Scene edit records:
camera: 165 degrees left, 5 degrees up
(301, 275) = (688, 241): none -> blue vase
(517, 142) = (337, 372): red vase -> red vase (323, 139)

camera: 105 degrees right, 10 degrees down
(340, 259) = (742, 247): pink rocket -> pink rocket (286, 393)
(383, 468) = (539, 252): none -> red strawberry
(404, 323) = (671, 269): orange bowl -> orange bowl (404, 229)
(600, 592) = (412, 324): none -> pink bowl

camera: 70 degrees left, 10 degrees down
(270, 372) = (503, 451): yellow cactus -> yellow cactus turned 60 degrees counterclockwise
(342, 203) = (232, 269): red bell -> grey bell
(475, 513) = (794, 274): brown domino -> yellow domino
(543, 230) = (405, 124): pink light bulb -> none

* * *

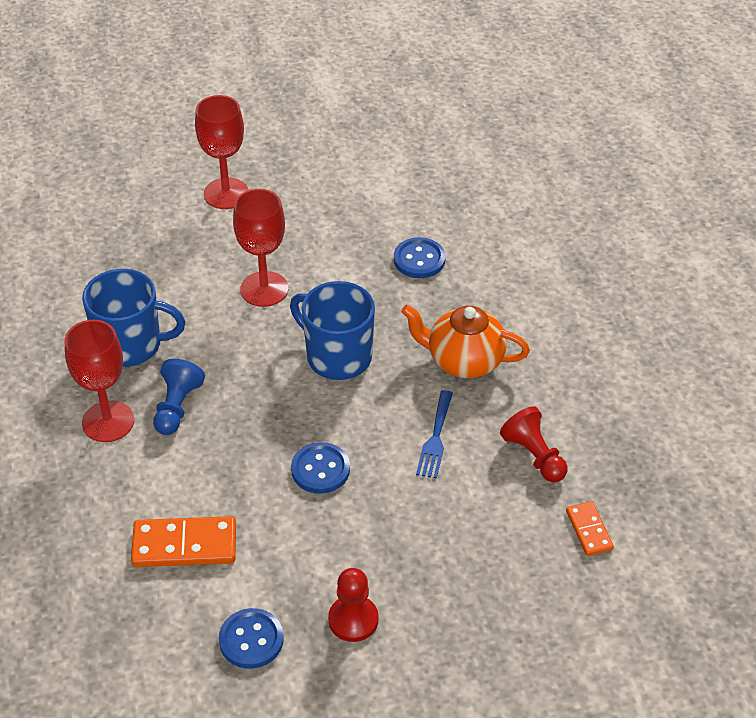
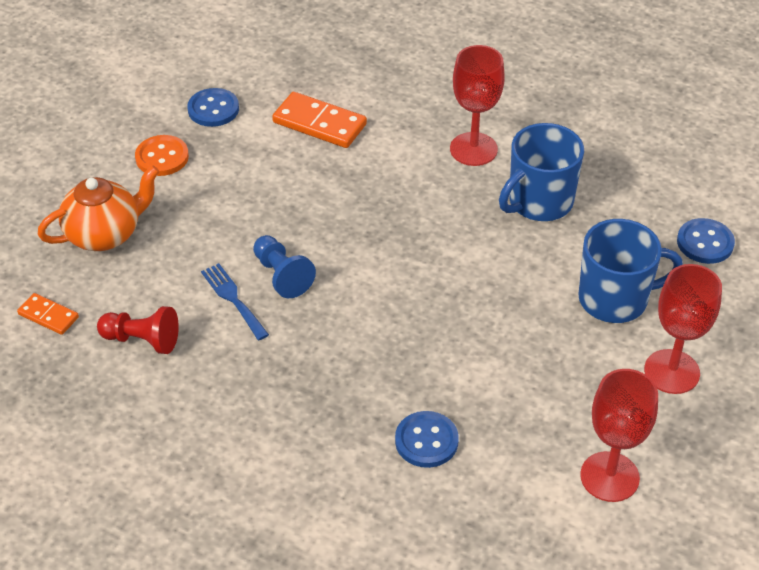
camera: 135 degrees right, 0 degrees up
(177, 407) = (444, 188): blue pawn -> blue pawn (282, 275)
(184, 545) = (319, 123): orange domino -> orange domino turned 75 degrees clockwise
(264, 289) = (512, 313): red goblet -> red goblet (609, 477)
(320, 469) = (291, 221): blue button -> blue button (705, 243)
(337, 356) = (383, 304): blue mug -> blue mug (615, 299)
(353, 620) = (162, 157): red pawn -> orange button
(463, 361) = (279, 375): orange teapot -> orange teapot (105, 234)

* * *

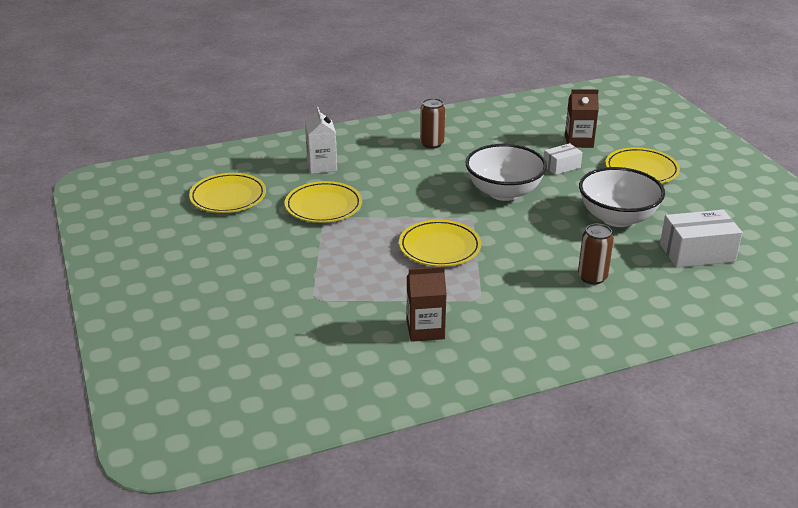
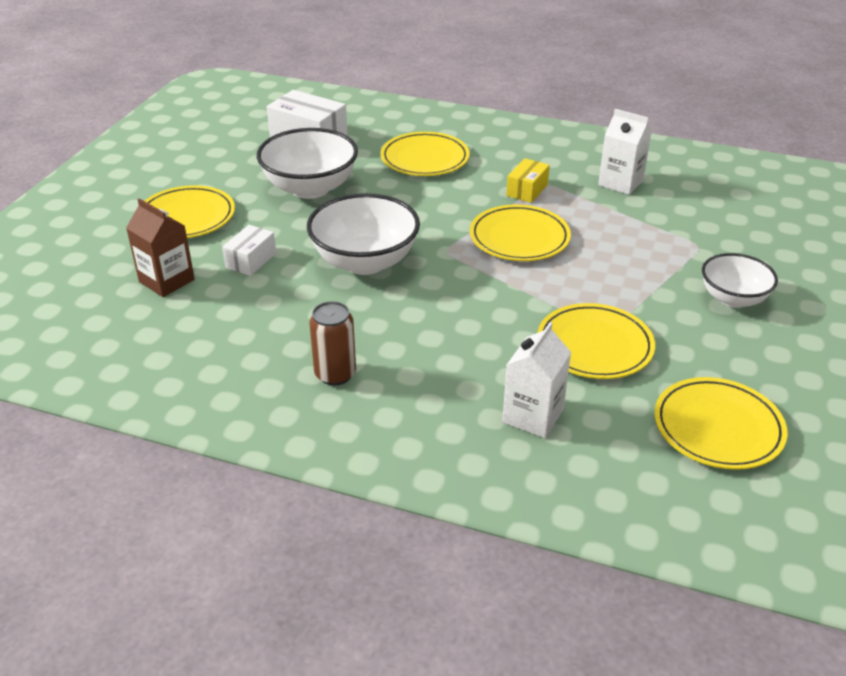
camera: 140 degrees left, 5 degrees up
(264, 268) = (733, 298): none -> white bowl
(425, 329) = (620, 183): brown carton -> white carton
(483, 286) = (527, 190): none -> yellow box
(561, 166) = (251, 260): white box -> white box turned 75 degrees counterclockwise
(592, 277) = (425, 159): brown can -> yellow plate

**ACTION ITEM**
The reply should consist solely of the lines above from the one that has "(301, 275) = (688, 241): none -> blue vase" through the one that has "(342, 203) = (232, 269): red", reproduced exactly.

**ANSWER BOX**
(301, 275) = (688, 241): none -> blue vase
(517, 142) = (337, 372): red vase -> red vase (323, 139)

camera: 105 degrees right, 10 degrees down
(340, 259) = (742, 247): pink rocket -> pink rocket (286, 393)
(383, 468) = (539, 252): none -> red strawberry
(404, 323) = (671, 269): orange bowl -> orange bowl (404, 229)
(600, 592) = (412, 324): none -> pink bowl

camera: 70 degrees left, 10 degrees down
(270, 372) = (503, 451): yellow cactus -> yellow cactus turned 60 degrees counterclockwise
(342, 203) = (232, 269): red bell -> grey bell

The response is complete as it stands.